**What the task requires**:
Only the lines with the string "white" are needed; return each of them from the entries below.

**Provided data**:
[Start of Attachment]

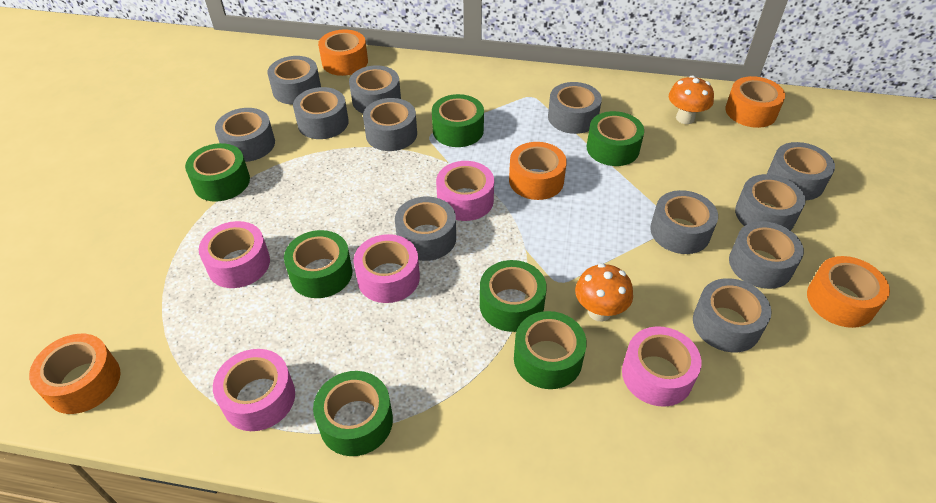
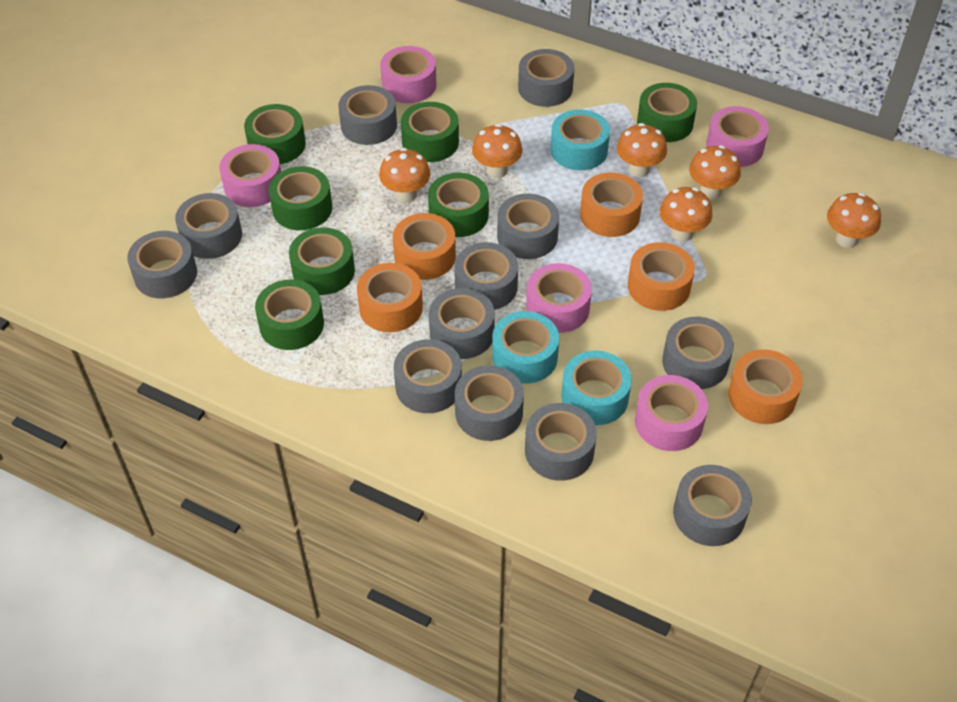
orange mushroom: 2 -> 6
turquoise tape: 0 -> 3

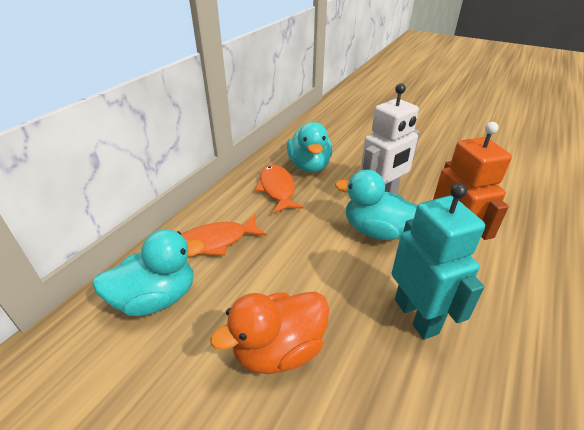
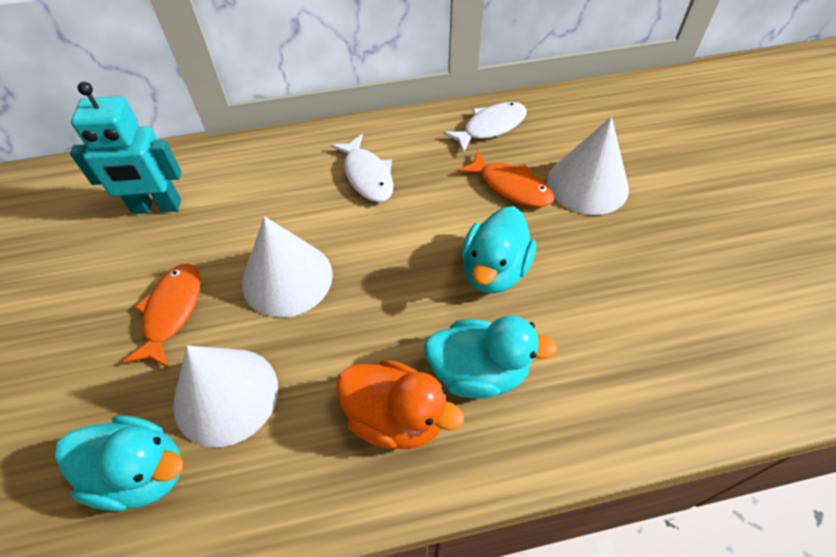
orange robot: 1 -> 0
white cone: 0 -> 3
white fish: 0 -> 2
white robot: 1 -> 0

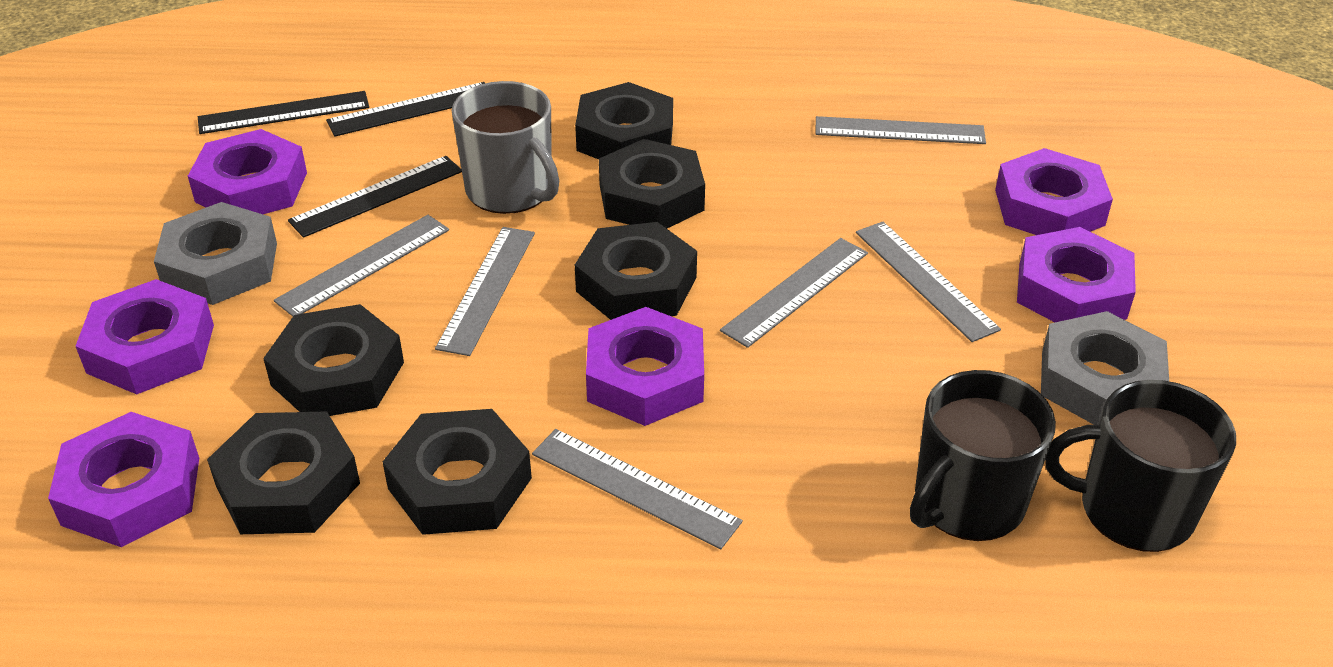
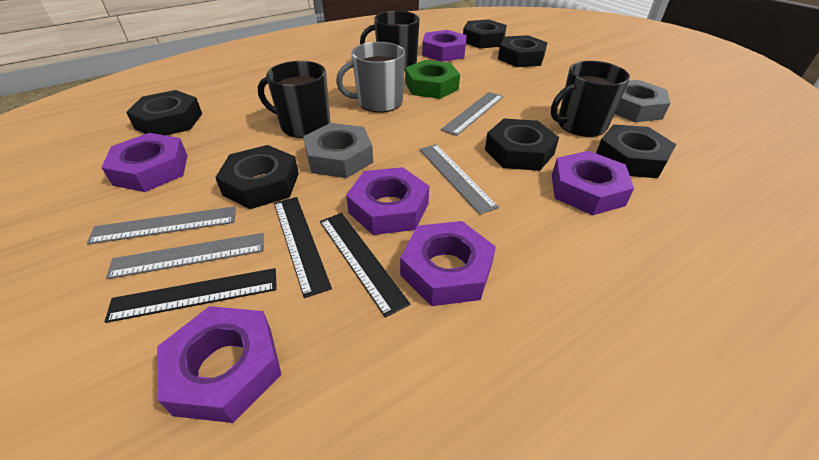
black mug: 2 -> 3
green nut: 0 -> 1
grey ruler: 6 -> 4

[End of Attachment]

**Solution to the exercise**:
white cone: 0 -> 3
white fish: 0 -> 2
white robot: 1 -> 0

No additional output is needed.